**Exercise details:**
In the records below, find the line containing "LUX1 pin SDA: D18 -> D32", then reproduce that line and every one after it to the end, exactly and alone.

(Source information)

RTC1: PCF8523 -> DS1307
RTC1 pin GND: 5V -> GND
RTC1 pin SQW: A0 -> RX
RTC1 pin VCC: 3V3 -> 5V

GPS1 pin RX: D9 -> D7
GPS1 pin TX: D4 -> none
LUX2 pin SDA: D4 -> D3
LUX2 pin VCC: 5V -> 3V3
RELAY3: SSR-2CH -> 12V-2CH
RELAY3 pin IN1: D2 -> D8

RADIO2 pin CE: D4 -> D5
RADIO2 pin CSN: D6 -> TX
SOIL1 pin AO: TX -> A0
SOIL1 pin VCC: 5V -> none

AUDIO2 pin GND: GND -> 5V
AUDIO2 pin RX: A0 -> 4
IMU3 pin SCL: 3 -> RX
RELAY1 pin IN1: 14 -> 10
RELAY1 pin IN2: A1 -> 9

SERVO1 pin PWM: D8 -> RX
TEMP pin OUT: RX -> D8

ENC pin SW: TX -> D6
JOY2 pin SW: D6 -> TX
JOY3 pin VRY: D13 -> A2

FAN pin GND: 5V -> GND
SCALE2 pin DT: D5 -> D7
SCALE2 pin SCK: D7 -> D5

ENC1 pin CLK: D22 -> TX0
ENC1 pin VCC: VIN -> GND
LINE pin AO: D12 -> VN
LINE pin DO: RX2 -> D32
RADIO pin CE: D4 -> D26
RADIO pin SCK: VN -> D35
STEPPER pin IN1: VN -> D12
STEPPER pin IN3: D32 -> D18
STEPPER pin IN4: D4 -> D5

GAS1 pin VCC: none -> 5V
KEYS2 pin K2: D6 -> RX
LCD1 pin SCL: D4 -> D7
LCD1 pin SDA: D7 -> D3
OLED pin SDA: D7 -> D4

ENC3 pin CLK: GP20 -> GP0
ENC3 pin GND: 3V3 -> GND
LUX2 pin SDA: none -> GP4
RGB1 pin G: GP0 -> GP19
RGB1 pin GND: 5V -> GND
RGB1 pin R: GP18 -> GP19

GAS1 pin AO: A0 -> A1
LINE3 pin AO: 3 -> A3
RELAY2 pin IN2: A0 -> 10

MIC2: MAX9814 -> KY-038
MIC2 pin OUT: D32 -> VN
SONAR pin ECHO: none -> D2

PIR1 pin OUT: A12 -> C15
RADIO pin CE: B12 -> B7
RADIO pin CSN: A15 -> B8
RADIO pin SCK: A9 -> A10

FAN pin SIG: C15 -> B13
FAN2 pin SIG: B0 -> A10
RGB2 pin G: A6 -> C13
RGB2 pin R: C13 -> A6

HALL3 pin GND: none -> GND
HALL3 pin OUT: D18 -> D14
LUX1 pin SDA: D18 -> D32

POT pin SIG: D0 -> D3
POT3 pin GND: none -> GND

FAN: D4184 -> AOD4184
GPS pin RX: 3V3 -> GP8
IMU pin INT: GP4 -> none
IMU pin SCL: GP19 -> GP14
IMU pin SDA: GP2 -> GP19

(End Source information)

**Task response:**
LUX1 pin SDA: D18 -> D32

POT pin SIG: D0 -> D3
POT3 pin GND: none -> GND

FAN: D4184 -> AOD4184
GPS pin RX: 3V3 -> GP8
IMU pin INT: GP4 -> none
IMU pin SCL: GP19 -> GP14
IMU pin SDA: GP2 -> GP19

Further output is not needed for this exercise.